▶ ASSIGNMENT
The data beneath this task is to be duplicated exactly, in its entirety.

**** DATA EXCERPTS ****

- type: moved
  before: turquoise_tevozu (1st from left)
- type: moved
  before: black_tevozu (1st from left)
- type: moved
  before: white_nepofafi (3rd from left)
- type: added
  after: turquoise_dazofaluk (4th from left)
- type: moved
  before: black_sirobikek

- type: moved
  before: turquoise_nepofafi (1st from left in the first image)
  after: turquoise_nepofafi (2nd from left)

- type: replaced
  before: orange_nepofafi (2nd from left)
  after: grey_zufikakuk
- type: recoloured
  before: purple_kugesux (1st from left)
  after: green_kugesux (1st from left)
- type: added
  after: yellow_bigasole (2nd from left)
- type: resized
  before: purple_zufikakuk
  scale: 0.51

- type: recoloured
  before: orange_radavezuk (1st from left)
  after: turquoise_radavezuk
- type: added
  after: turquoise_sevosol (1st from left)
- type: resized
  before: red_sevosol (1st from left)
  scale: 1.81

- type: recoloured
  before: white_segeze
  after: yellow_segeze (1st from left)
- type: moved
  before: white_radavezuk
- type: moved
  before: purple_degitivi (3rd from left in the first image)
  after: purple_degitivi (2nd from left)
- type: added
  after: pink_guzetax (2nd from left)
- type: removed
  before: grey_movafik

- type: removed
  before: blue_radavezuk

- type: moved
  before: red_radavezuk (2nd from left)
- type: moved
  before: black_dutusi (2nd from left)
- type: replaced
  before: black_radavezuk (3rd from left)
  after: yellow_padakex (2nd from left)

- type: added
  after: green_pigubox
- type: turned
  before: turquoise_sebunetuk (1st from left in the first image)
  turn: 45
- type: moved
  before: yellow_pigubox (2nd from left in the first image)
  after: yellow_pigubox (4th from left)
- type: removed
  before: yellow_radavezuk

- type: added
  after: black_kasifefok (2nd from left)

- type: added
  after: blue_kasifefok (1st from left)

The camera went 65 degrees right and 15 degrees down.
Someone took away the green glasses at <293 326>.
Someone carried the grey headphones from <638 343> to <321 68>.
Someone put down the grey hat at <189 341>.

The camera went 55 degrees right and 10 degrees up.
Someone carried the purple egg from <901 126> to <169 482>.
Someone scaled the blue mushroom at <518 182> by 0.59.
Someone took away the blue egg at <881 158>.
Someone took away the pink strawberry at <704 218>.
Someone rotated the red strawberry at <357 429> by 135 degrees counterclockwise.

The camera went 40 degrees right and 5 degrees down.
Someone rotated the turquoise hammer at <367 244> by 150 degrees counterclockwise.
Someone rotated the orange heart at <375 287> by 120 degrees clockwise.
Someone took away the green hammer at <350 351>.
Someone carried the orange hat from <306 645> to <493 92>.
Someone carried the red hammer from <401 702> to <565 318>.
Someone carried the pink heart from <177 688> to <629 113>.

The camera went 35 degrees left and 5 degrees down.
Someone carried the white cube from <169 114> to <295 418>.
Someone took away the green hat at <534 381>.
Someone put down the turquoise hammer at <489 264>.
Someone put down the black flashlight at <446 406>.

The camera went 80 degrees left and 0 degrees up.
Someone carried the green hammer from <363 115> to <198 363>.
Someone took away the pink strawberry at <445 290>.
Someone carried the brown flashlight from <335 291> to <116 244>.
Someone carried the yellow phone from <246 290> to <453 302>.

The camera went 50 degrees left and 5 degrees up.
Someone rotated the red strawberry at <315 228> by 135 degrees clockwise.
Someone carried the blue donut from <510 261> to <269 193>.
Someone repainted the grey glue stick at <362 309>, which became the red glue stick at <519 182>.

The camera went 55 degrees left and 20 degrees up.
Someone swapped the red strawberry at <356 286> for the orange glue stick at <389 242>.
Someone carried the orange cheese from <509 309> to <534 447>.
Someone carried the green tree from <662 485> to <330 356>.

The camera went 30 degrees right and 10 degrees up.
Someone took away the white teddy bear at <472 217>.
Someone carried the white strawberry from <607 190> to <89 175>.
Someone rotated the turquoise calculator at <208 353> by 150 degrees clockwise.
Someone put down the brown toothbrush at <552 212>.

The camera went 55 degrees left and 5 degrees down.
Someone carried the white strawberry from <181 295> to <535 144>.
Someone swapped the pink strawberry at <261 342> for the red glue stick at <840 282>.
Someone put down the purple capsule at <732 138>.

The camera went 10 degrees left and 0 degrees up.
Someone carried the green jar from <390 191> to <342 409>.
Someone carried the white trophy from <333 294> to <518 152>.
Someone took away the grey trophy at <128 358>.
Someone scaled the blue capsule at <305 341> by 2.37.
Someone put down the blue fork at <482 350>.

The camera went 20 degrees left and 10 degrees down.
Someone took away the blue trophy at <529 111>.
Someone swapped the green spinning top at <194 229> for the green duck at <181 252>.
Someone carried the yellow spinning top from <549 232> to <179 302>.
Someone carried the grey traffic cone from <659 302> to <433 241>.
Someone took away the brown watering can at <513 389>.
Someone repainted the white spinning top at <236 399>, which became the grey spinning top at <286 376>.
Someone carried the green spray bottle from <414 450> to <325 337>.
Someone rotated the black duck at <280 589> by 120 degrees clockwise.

****

▶ ANSWER TO THIS EXERCISE
- type: moved
  before: turquoise_tevozu (1st from left)
- type: moved
  before: black_tevozu (1st from left)
- type: moved
  before: white_nepofafi (3rd from left)
- type: added
  after: turquoise_dazofaluk (4th from left)
- type: moved
  before: black_sirobikek

- type: moved
  before: turquoise_nepofafi (1st from left in the first image)
  after: turquoise_nepofafi (2nd from left)

- type: replaced
  before: orange_nepofafi (2nd from left)
  after: grey_zufikakuk
- type: recoloured
  before: purple_kugesux (1st from left)
  after: green_kugesux (1st from left)
- type: added
  after: yellow_bigasole (2nd from left)
- type: resized
  before: purple_zufikakuk
  scale: 0.51

- type: recoloured
  before: orange_radavezuk (1st from left)
  after: turquoise_radavezuk
- type: added
  after: turquoise_sevosol (1st from left)
- type: resized
  before: red_sevosol (1st from left)
  scale: 1.81

- type: recoloured
  before: white_segeze
  after: yellow_segeze (1st from left)
- type: moved
  before: white_radavezuk
- type: moved
  before: purple_degitivi (3rd from left in the first image)
  after: purple_degitivi (2nd from left)
- type: added
  after: pink_guzetax (2nd from left)
- type: removed
  before: grey_movafik

- type: removed
  before: blue_radavezuk

- type: moved
  before: red_radavezuk (2nd from left)
- type: moved
  before: black_dutusi (2nd from left)
- type: replaced
  before: black_radavezuk (3rd from left)
  after: yellow_padakex (2nd from left)

- type: added
  after: green_pigubox
- type: turned
  before: turquoise_sebunetuk (1st from left in the first image)
  turn: 45
- type: moved
  before: yellow_pigubox (2nd from left in the first image)
  after: yellow_pigubox (4th from left)
- type: removed
  before: yellow_radavezuk

- type: added
  after: black_kasifefok (2nd from left)

- type: added
  after: blue_kasifefok (1st from left)

The camera went 65 degrees right and 15 degrees down.
Someone took away the green glasses at <293 326>.
Someone carried the grey headphones from <638 343> to <321 68>.
Someone put down the grey hat at <189 341>.

The camera went 55 degrees right and 10 degrees up.
Someone carried the purple egg from <901 126> to <169 482>.
Someone scaled the blue mushroom at <518 182> by 0.59.
Someone took away the blue egg at <881 158>.
Someone took away the pink strawberry at <704 218>.
Someone rotated the red strawberry at <357 429> by 135 degrees counterclockwise.

The camera went 40 degrees right and 5 degrees down.
Someone rotated the turquoise hammer at <367 244> by 150 degrees counterclockwise.
Someone rotated the orange heart at <375 287> by 120 degrees clockwise.
Someone took away the green hammer at <350 351>.
Someone carried the orange hat from <306 645> to <493 92>.
Someone carried the red hammer from <401 702> to <565 318>.
Someone carried the pink heart from <177 688> to <629 113>.

The camera went 35 degrees left and 5 degrees down.
Someone carried the white cube from <169 114> to <295 418>.
Someone took away the green hat at <534 381>.
Someone put down the turquoise hammer at <489 264>.
Someone put down the black flashlight at <446 406>.

The camera went 80 degrees left and 0 degrees up.
Someone carried the green hammer from <363 115> to <198 363>.
Someone took away the pink strawberry at <445 290>.
Someone carried the brown flashlight from <335 291> to <116 244>.
Someone carried the yellow phone from <246 290> to <453 302>.

The camera went 50 degrees left and 5 degrees up.
Someone rotated the red strawberry at <315 228> by 135 degrees clockwise.
Someone carried the blue donut from <510 261> to <269 193>.
Someone repainted the grey glue stick at <362 309>, which became the red glue stick at <519 182>.

The camera went 55 degrees left and 20 degrees up.
Someone swapped the red strawberry at <356 286> for the orange glue stick at <389 242>.
Someone carried the orange cheese from <509 309> to <534 447>.
Someone carried the green tree from <662 485> to <330 356>.

The camera went 30 degrees right and 10 degrees up.
Someone took away the white teddy bear at <472 217>.
Someone carried the white strawberry from <607 190> to <89 175>.
Someone rotated the turquoise calculator at <208 353> by 150 degrees clockwise.
Someone put down the brown toothbrush at <552 212>.

The camera went 55 degrees left and 5 degrees down.
Someone carried the white strawberry from <181 295> to <535 144>.
Someone swapped the pink strawberry at <261 342> for the red glue stick at <840 282>.
Someone put down the purple capsule at <732 138>.

The camera went 10 degrees left and 0 degrees up.
Someone carried the green jar from <390 191> to <342 409>.
Someone carried the white trophy from <333 294> to <518 152>.
Someone took away the grey trophy at <128 358>.
Someone scaled the blue capsule at <305 341> by 2.37.
Someone put down the blue fork at <482 350>.

The camera went 20 degrees left and 10 degrees down.
Someone took away the blue trophy at <529 111>.
Someone swapped the green spinning top at <194 229> for the green duck at <181 252>.
Someone carried the yellow spinning top from <549 232> to <179 302>.
Someone carried the grey traffic cone from <659 302> to <433 241>.
Someone took away the brown watering can at <513 389>.
Someone repainted the white spinning top at <236 399>, which became the grey spinning top at <286 376>.
Someone carried the green spray bottle from <414 450> to <325 337>.
Someone rotated the black duck at <280 589> by 120 degrees clockwise.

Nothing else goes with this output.